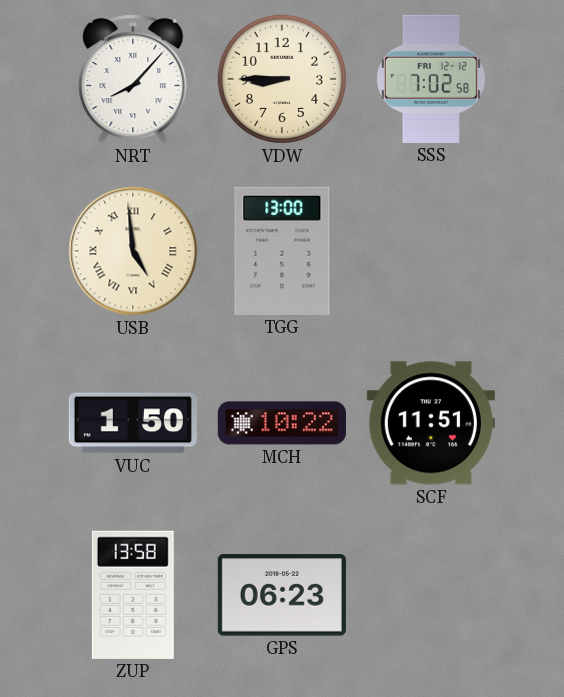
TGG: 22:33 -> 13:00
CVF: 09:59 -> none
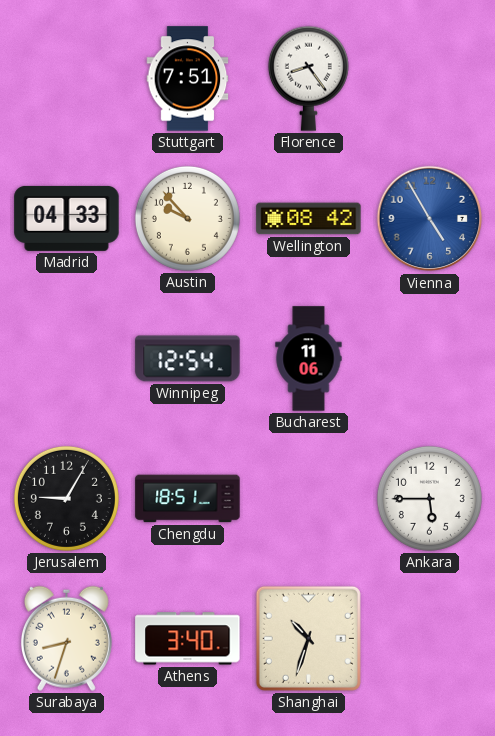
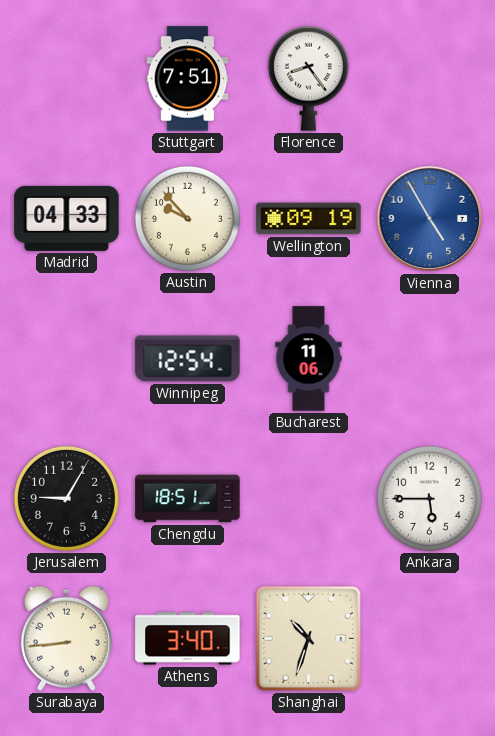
Wellington: 08:42 -> 09:19
Surabaya: 8:33 -> 8:44
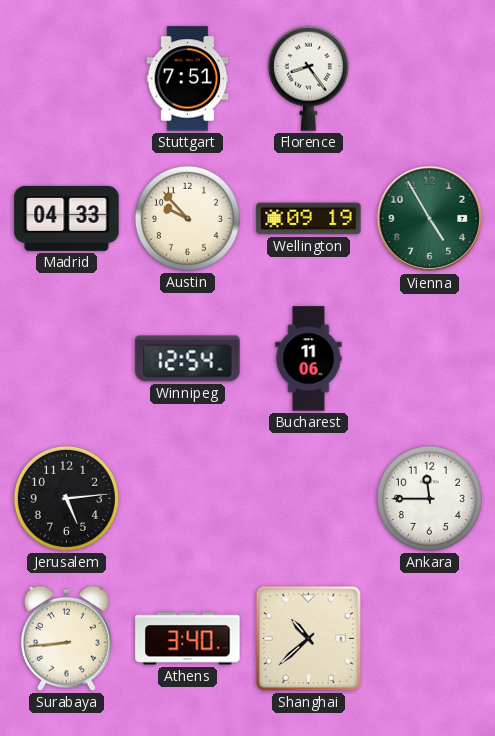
Vienna dial: blue -> green
Jerusalem: 9:05 -> 5:14
Chengdu: 18:51 -> none
Ankara: 5:45 -> 11:45
Shanghai: 10:33 -> 10:38
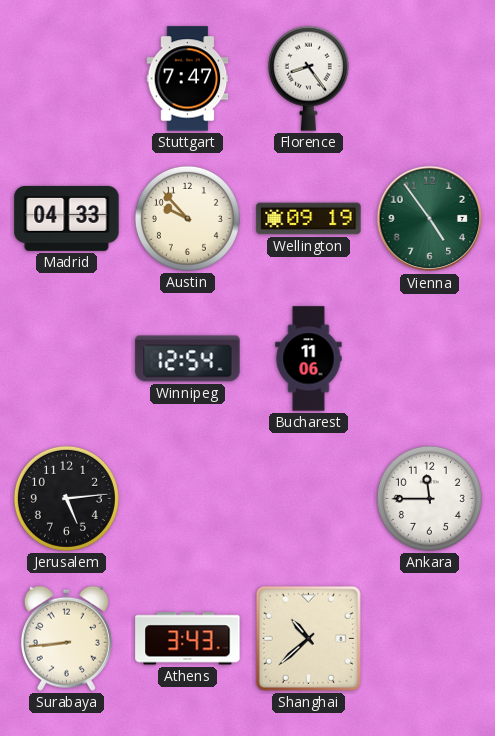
Stuttgart: 7:51 -> 7:47
Vienna: 4:55 -> 4:54
Athens: 3:40 -> 3:43
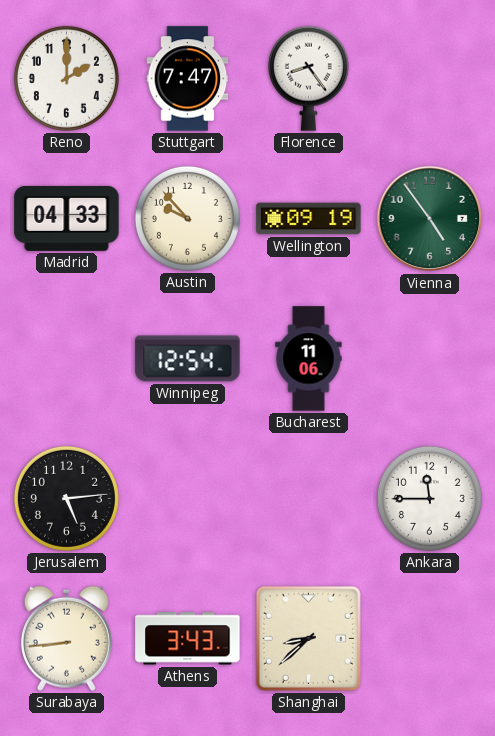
Reno: none -> 2:00
Shanghai: 10:38 -> 8:38
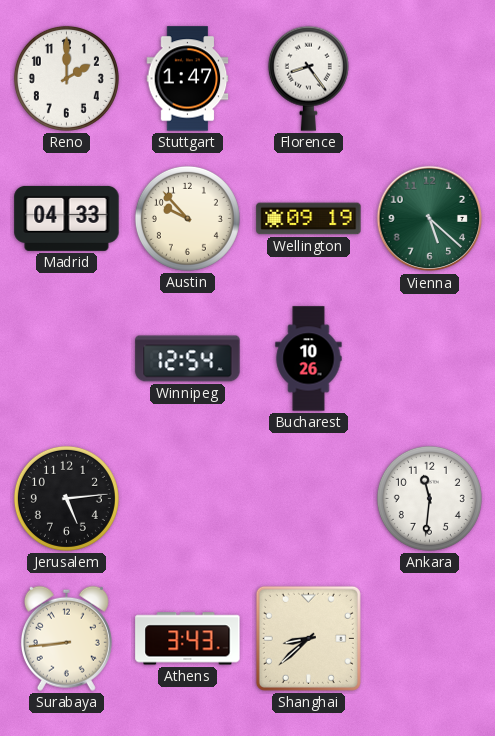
Stuttgart: 7:47 -> 1:47
Vienna: 4:54 -> 5:22
Bucharest: 11:06 -> 10:26
Ankara: 11:45 -> 11:31
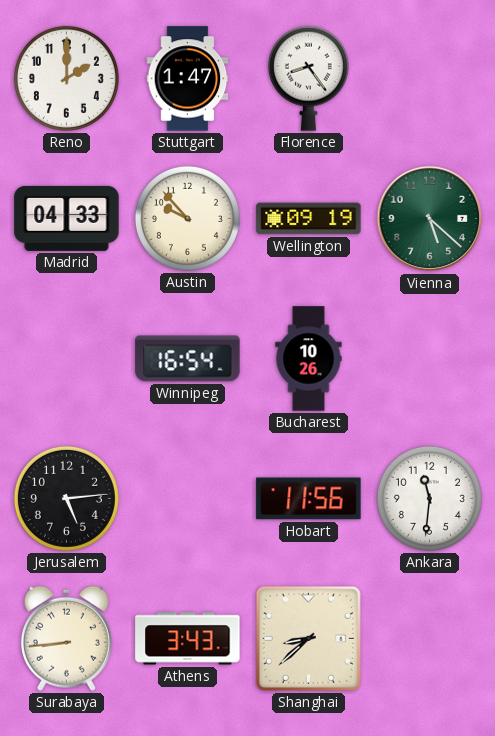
Winnipeg: 12:54 -> 16:54
Hobart: none -> 11:56
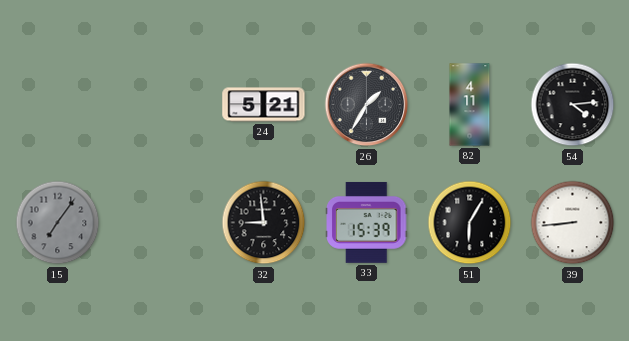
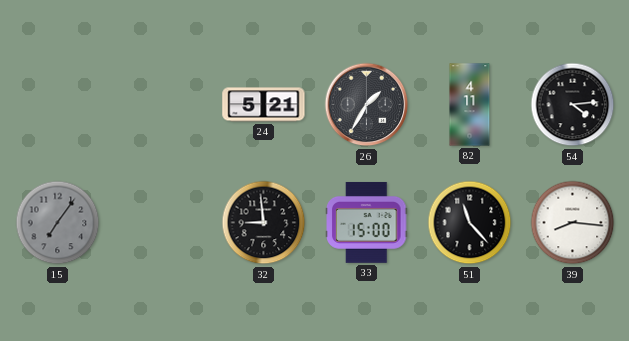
33: 15:39 -> 15:00
51: 6:05 -> 11:23
39: 8:44 -> 8:16
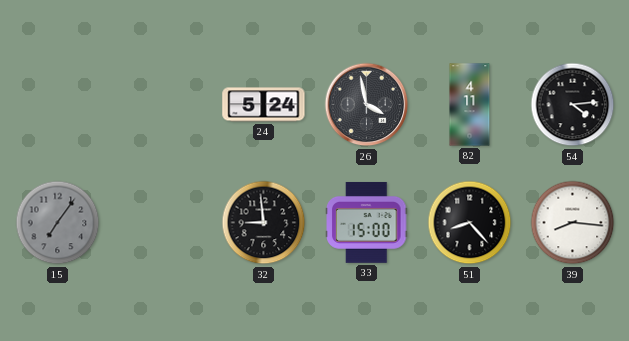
24: 5:21 -> 5:24
26: 1:35 -> 3:58
51: 11:23 -> 8:23
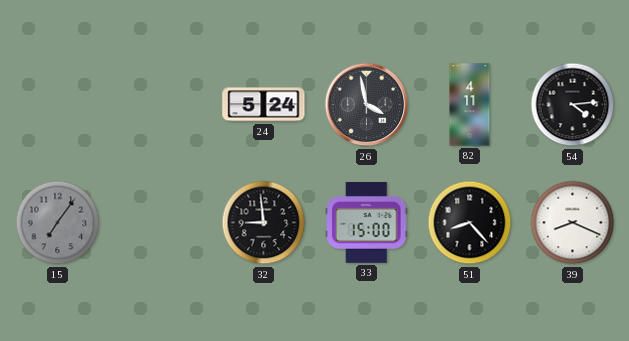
39: 8:16 -> 8:19
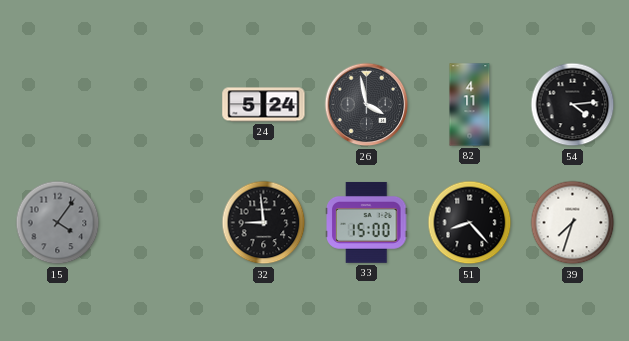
15: 7:06 -> 4:06
39: 8:19 -> 7:33
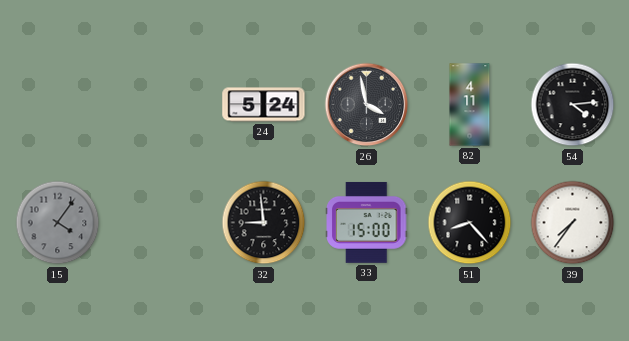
39: 7:33 -> 7:36
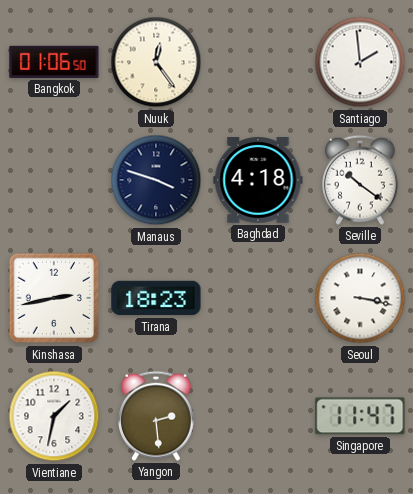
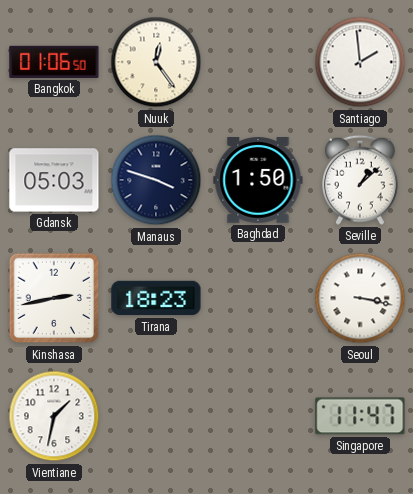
Gdansk: none -> 05:03
Baghdad: 4:18 -> 1:50
Seville: 10:21 -> 1:08
Yangon: 2:29 -> none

### REQUIRED TASK
Rewrite every line of the listing above, replacing each "none" with "blank" and keeping all other text unchanged. Leave out the picture marker lines.

### SOLUTION TO THIS TASK
TGG: 22:33 -> 13:00
CVF: 09:59 -> blank
Wellington: 08:42 -> 09:19
Surabaya: 8:33 -> 8:44
Vienna dial: blue -> green
Jerusalem: 9:05 -> 5:14
Chengdu: 18:51 -> blank
Ankara: 5:45 -> 11:45
Shanghai: 10:33 -> 10:38
Stuttgart: 7:51 -> 7:47
Vienna: 4:55 -> 4:54
Athens: 3:40 -> 3:43
Reno: blank -> 2:00
Shanghai: 10:38 -> 8:38
Stuttgart: 7:47 -> 1:47
Vienna: 4:54 -> 5:22
Bucharest: 11:06 -> 10:26
Ankara: 11:45 -> 11:31
Winnipeg: 12:54 -> 16:54
Hobart: blank -> 11:56
33: 15:39 -> 15:00
51: 6:05 -> 11:23
39: 8:44 -> 8:16
24: 5:21 -> 5:24
26: 1:35 -> 3:58
51: 11:23 -> 8:23
39: 8:16 -> 8:19
15: 7:06 -> 4:06
39: 8:19 -> 7:33
39: 7:33 -> 7:36
Gdansk: blank -> 05:03
Baghdad: 4:18 -> 1:50
Seville: 10:21 -> 1:08
Yangon: 2:29 -> blank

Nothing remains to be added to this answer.